The lines to reproduce from the material below are those from the one containing "red circle: (293, 409) -> (88, 326), moved" through the one containing "cyan pentagon: (675, 616)", both included; write them out exactly and add nothing.

Top of Supplied information

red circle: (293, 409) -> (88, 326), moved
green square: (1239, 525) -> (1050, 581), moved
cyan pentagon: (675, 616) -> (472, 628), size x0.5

Bottom of Supplied information
Top of Supplied information

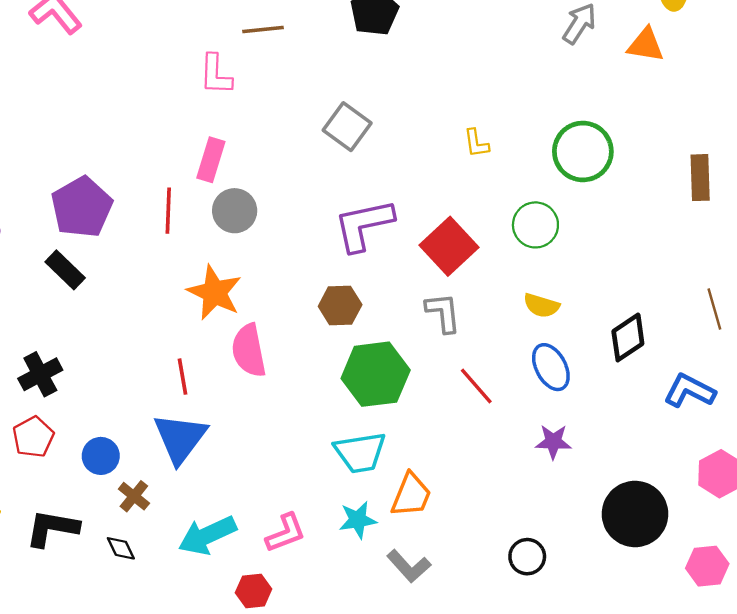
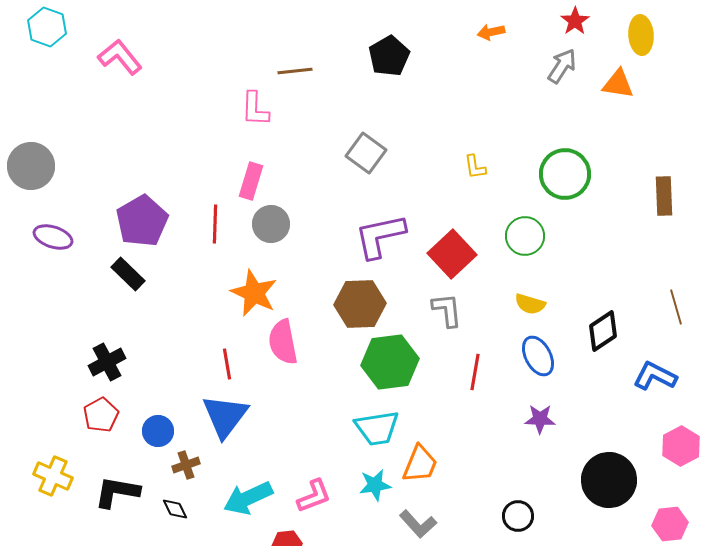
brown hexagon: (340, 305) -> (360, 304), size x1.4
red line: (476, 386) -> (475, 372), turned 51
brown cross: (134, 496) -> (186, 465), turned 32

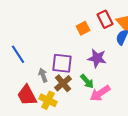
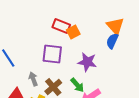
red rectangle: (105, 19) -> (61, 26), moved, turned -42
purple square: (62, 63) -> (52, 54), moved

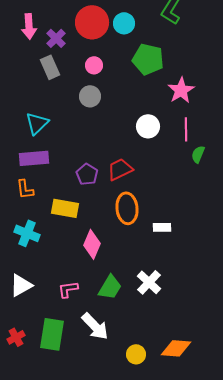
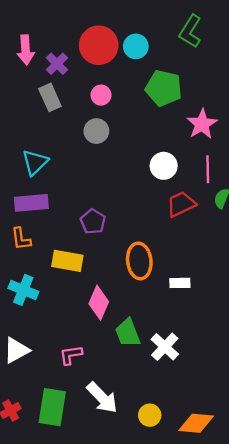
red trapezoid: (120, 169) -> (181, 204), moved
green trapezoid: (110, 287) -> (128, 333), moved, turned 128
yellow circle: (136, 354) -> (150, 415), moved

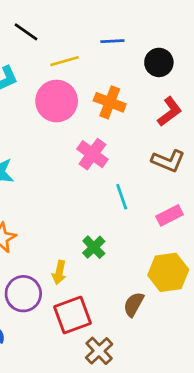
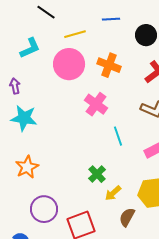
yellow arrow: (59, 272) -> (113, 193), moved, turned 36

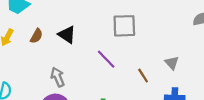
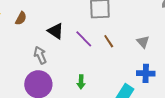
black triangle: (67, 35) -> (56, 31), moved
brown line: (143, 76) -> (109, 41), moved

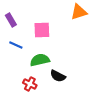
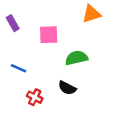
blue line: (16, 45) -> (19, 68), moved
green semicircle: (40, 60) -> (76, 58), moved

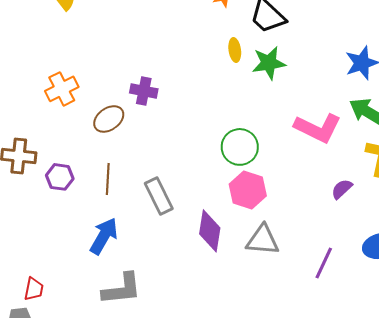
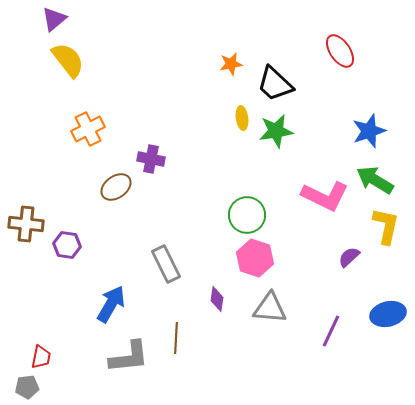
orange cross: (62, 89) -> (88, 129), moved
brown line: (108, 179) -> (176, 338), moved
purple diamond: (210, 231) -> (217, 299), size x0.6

Bottom of Supplied information

Answer section:
red circle: (293, 409) -> (88, 326), moved
green square: (1239, 525) -> (1050, 581), moved
cyan pentagon: (675, 616) -> (472, 628), size x0.5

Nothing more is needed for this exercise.